■ **AIM OF THE TASK**
Set the whole listing down again, word for word, with no pictures.

■ **SUPPLIED MATERIAL**
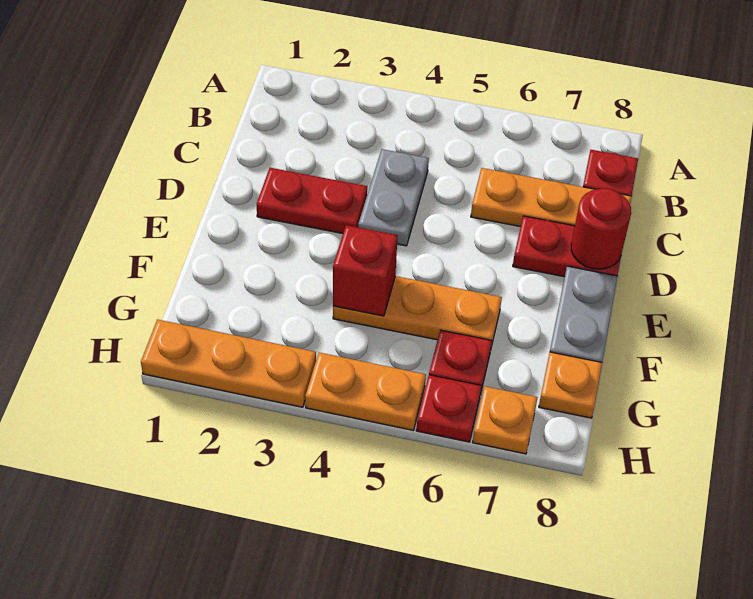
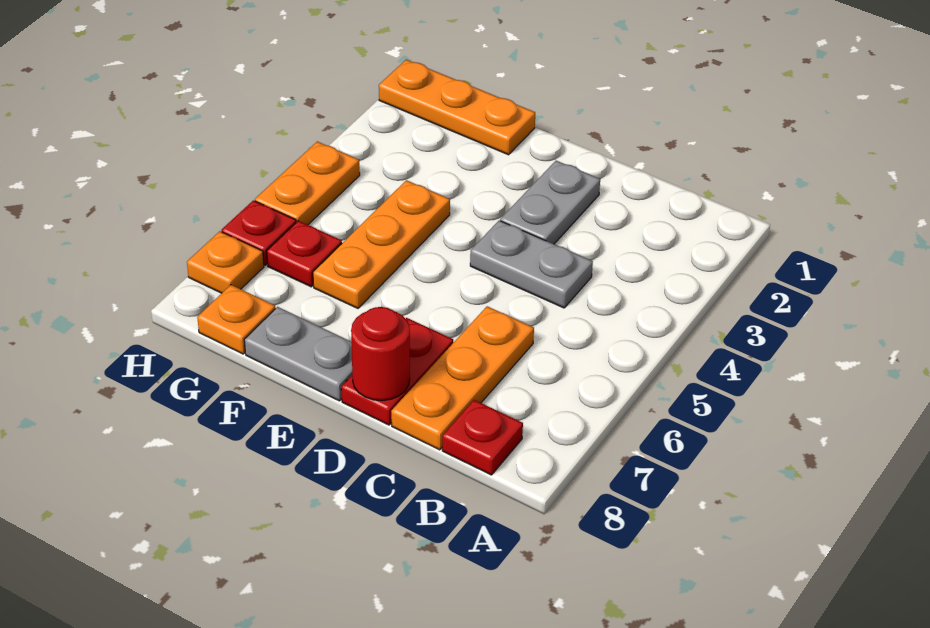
red plate D2:D3 level 1 -> grey plate D2:D3 level 1
red brick F4 level 2 -> none
orange plate H1:H3 level 1 -> orange plate F1:H1 level 1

■ **ANSWER SECTION**
red plate D2:D3 level 1 -> grey plate D2:D3 level 1
red brick F4 level 2 -> none
orange plate H1:H3 level 1 -> orange plate F1:H1 level 1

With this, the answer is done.